- [DATASET]:

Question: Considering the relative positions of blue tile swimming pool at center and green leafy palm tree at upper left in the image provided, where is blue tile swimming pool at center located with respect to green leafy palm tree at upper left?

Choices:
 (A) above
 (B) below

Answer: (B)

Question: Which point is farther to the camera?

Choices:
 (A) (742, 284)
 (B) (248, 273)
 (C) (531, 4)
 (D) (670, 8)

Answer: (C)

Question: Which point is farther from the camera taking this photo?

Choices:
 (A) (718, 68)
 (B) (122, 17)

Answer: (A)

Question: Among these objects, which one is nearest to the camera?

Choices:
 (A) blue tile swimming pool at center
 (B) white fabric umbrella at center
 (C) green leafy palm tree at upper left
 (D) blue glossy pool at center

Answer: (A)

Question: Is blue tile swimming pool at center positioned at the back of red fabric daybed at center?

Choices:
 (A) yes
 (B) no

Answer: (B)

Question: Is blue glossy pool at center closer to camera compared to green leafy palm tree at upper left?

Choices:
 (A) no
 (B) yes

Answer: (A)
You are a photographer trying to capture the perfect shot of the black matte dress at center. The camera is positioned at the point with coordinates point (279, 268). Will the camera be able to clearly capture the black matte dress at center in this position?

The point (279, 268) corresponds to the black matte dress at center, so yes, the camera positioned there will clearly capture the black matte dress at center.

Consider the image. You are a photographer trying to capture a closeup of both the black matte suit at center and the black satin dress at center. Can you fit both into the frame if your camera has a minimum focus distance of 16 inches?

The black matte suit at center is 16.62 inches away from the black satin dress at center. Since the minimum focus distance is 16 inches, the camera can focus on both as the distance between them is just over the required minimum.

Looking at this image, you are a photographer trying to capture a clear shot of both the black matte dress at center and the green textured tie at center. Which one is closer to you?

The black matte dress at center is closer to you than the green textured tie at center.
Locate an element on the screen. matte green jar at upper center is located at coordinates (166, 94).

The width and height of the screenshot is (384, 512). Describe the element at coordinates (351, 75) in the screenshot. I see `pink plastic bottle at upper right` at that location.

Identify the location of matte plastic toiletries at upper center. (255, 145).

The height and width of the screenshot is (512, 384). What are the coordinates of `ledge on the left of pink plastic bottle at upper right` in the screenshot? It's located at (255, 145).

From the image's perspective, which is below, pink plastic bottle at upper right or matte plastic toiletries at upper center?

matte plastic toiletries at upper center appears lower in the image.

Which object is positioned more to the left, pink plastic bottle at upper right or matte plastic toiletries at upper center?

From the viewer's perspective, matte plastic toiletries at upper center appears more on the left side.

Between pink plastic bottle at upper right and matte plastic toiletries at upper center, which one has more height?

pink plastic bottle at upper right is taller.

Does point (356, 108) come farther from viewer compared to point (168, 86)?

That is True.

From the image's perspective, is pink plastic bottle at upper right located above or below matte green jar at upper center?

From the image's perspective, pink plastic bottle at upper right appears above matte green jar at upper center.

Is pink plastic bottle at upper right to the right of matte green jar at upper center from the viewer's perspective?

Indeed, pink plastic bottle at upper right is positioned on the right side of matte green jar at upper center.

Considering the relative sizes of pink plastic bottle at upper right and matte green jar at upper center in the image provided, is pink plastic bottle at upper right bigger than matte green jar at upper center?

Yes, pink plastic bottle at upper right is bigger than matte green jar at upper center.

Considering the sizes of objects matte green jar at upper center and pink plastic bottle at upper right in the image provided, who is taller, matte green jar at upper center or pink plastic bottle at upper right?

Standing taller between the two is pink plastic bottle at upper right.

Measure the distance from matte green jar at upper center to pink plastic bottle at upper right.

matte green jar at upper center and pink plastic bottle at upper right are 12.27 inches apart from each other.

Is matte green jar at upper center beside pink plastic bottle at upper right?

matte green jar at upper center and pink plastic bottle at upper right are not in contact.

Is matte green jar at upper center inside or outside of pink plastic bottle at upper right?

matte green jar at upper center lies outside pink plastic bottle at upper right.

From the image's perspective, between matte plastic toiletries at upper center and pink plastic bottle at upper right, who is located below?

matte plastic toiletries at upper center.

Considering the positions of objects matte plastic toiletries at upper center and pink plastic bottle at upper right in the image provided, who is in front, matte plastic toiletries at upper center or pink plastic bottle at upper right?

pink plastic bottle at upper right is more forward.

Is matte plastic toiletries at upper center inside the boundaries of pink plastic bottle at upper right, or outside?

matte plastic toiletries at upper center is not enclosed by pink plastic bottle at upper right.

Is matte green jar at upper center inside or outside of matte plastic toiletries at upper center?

- [WORK TO BE COMPLETED]: Please edit the lines between the one holding "pink plastic bottle at upper right is taller." and the one holding "From the image's perspective, pink", inclusive, replacing "matte green jar" with "glossy green jar" and leaving everything else unchanged. Return only those lines.

- [SOLUTION FOR THIS EXERCISE]:
pink plastic bottle at upper right is taller.

Does point (356, 108) come farther from viewer compared to point (168, 86)?

That is True.

From the image's perspective, is pink plastic bottle at upper right located above or below glossy green jar at upper center?

From the image's perspective, pink plastic bottle at upper right appears above glossy green jar at upper center.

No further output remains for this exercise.